__MATERIAL FOR THIS TASK__:
########

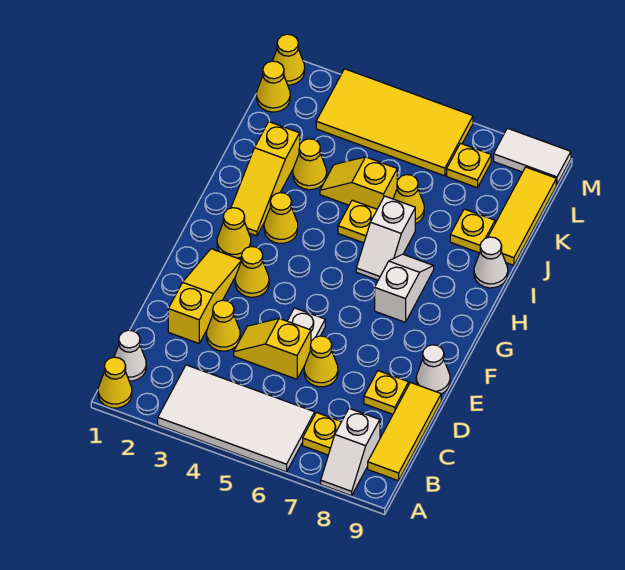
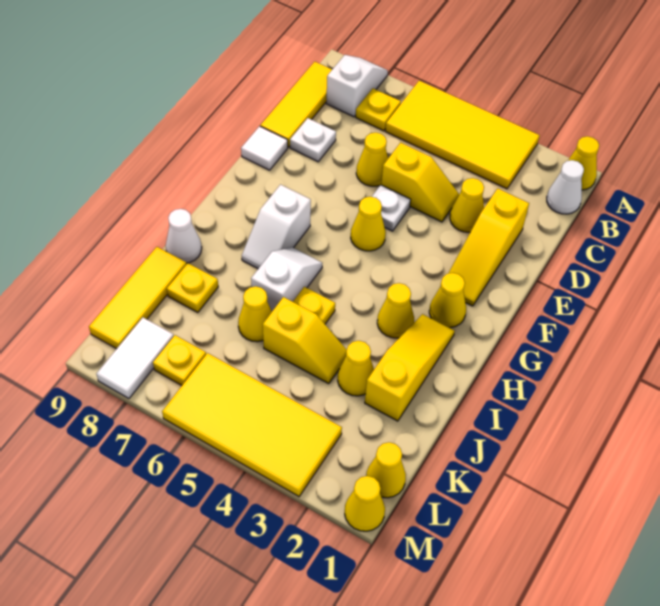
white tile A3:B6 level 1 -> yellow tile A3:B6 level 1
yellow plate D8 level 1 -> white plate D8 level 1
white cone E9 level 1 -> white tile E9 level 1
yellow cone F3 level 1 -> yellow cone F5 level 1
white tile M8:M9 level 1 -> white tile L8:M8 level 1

########

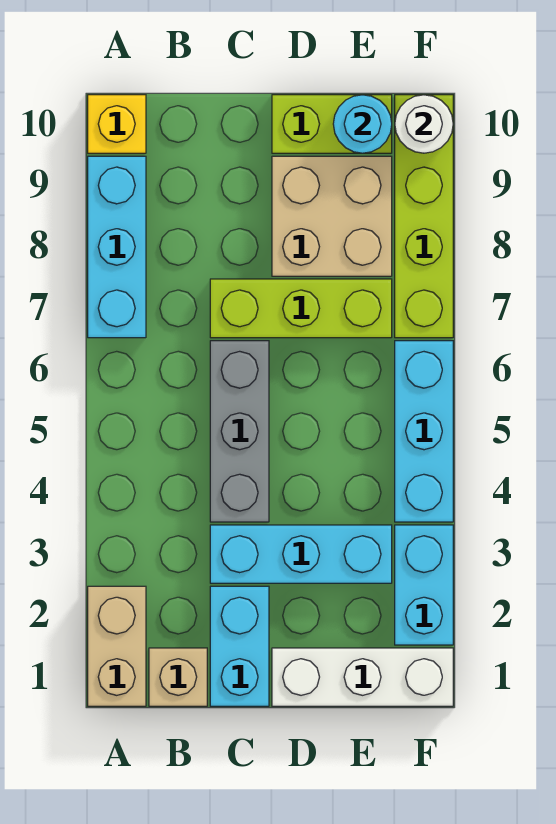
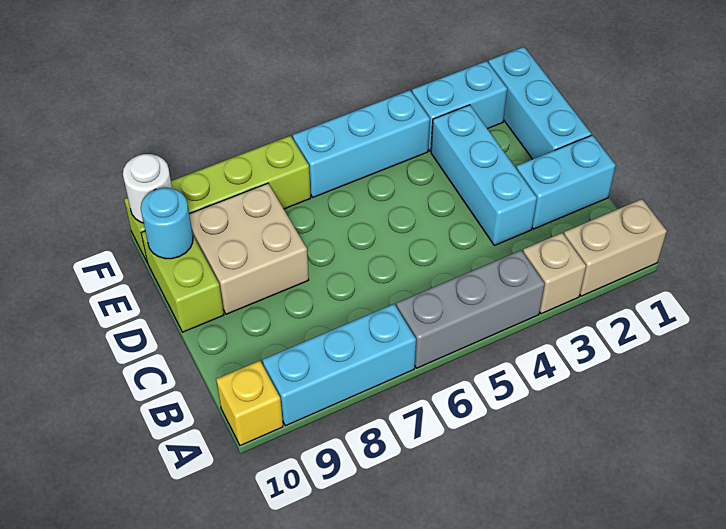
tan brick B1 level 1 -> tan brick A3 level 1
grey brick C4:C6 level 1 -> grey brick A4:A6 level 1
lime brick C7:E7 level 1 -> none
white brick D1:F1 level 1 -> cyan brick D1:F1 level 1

########

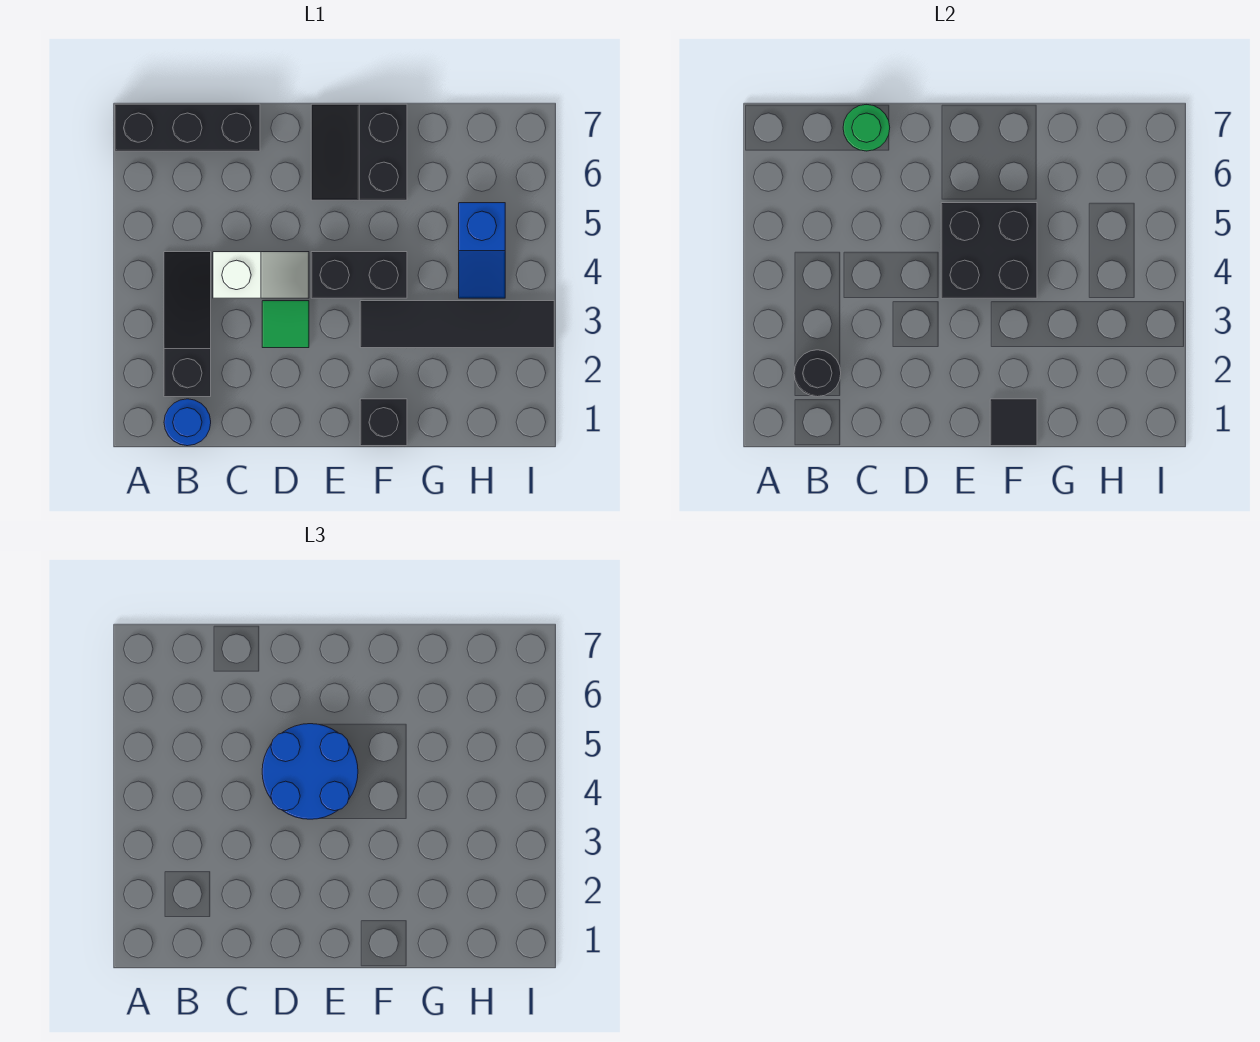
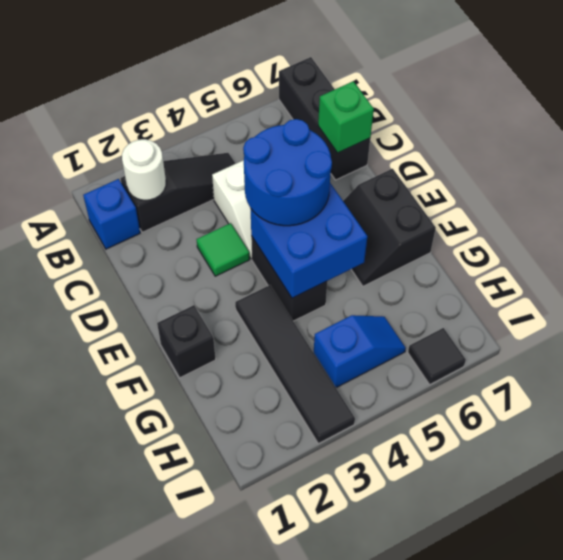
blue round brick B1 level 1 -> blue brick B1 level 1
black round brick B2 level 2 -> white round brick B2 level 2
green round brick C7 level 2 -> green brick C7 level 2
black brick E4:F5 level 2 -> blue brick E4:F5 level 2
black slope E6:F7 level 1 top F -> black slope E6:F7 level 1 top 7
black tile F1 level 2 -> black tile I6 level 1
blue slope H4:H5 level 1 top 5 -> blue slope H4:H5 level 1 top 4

########

__TASK__:
Copy each line of the listing that contains "brick".

__EXPECTED OUTPUT__:
tan brick B1 level 1 -> tan brick A3 level 1
grey brick C4:C6 level 1 -> grey brick A4:A6 level 1
lime brick C7:E7 level 1 -> none
white brick D1:F1 level 1 -> cyan brick D1:F1 level 1
blue round brick B1 level 1 -> blue brick B1 level 1
black round brick B2 level 2 -> white round brick B2 level 2
green round brick C7 level 2 -> green brick C7 level 2
black brick E4:F5 level 2 -> blue brick E4:F5 level 2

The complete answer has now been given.